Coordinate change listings
----------

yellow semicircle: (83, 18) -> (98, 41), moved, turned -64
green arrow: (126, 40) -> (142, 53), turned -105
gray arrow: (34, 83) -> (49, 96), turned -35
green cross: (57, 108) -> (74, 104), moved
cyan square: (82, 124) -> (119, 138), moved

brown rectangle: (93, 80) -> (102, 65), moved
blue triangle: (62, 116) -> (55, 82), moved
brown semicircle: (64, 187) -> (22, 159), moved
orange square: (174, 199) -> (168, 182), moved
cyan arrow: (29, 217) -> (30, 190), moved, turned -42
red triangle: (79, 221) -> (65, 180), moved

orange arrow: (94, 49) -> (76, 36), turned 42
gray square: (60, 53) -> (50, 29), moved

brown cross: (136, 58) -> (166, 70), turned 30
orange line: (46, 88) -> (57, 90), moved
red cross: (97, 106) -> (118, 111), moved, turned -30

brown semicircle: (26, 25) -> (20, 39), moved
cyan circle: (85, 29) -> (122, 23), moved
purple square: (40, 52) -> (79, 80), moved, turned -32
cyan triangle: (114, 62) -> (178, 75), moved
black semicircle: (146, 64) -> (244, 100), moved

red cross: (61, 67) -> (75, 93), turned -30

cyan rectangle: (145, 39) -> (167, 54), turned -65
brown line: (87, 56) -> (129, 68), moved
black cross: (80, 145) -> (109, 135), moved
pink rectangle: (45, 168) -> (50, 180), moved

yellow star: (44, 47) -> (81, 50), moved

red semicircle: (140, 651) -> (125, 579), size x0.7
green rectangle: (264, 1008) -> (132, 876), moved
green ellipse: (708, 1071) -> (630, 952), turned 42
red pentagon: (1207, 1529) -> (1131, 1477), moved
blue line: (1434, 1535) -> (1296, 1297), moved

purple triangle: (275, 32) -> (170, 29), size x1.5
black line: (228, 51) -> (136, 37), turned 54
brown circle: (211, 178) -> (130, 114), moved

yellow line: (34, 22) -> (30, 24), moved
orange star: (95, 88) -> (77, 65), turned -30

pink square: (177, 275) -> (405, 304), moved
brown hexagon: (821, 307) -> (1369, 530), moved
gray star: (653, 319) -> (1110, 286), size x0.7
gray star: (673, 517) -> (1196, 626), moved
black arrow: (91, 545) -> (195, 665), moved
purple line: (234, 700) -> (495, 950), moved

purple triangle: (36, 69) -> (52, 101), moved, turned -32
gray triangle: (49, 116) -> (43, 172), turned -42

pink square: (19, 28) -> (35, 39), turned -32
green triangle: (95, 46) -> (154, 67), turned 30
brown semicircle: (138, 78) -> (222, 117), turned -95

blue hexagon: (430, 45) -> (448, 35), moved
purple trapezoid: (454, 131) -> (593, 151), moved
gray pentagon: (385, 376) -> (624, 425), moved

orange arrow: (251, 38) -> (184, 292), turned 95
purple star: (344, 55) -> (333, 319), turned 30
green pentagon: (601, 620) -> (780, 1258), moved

----------

Transcribe all entries word for word.

=== RESULT OF THE EXERCISE ===
yellow semicircle: (83, 18) -> (98, 41), moved, turned -64
green arrow: (126, 40) -> (142, 53), turned -105
gray arrow: (34, 83) -> (49, 96), turned -35
green cross: (57, 108) -> (74, 104), moved
cyan square: (82, 124) -> (119, 138), moved

brown rectangle: (93, 80) -> (102, 65), moved
blue triangle: (62, 116) -> (55, 82), moved
brown semicircle: (64, 187) -> (22, 159), moved
orange square: (174, 199) -> (168, 182), moved
cyan arrow: (29, 217) -> (30, 190), moved, turned -42
red triangle: (79, 221) -> (65, 180), moved

orange arrow: (94, 49) -> (76, 36), turned 42
gray square: (60, 53) -> (50, 29), moved

brown cross: (136, 58) -> (166, 70), turned 30
orange line: (46, 88) -> (57, 90), moved
red cross: (97, 106) -> (118, 111), moved, turned -30

brown semicircle: (26, 25) -> (20, 39), moved
cyan circle: (85, 29) -> (122, 23), moved
purple square: (40, 52) -> (79, 80), moved, turned -32
cyan triangle: (114, 62) -> (178, 75), moved
black semicircle: (146, 64) -> (244, 100), moved

red cross: (61, 67) -> (75, 93), turned -30

cyan rectangle: (145, 39) -> (167, 54), turned -65
brown line: (87, 56) -> (129, 68), moved
black cross: (80, 145) -> (109, 135), moved
pink rectangle: (45, 168) -> (50, 180), moved

yellow star: (44, 47) -> (81, 50), moved

red semicircle: (140, 651) -> (125, 579), size x0.7
green rectangle: (264, 1008) -> (132, 876), moved
green ellipse: (708, 1071) -> (630, 952), turned 42
red pentagon: (1207, 1529) -> (1131, 1477), moved
blue line: (1434, 1535) -> (1296, 1297), moved

purple triangle: (275, 32) -> (170, 29), size x1.5
black line: (228, 51) -> (136, 37), turned 54
brown circle: (211, 178) -> (130, 114), moved

yellow line: (34, 22) -> (30, 24), moved
orange star: (95, 88) -> (77, 65), turned -30

pink square: (177, 275) -> (405, 304), moved
brown hexagon: (821, 307) -> (1369, 530), moved
gray star: (653, 319) -> (1110, 286), size x0.7
gray star: (673, 517) -> (1196, 626), moved
black arrow: (91, 545) -> (195, 665), moved
purple line: (234, 700) -> (495, 950), moved

purple triangle: (36, 69) -> (52, 101), moved, turned -32
gray triangle: (49, 116) -> (43, 172), turned -42

pink square: (19, 28) -> (35, 39), turned -32
green triangle: (95, 46) -> (154, 67), turned 30
brown semicircle: (138, 78) -> (222, 117), turned -95

blue hexagon: (430, 45) -> (448, 35), moved
purple trapezoid: (454, 131) -> (593, 151), moved
gray pentagon: (385, 376) -> (624, 425), moved

orange arrow: (251, 38) -> (184, 292), turned 95
purple star: (344, 55) -> (333, 319), turned 30
green pentagon: (601, 620) -> (780, 1258), moved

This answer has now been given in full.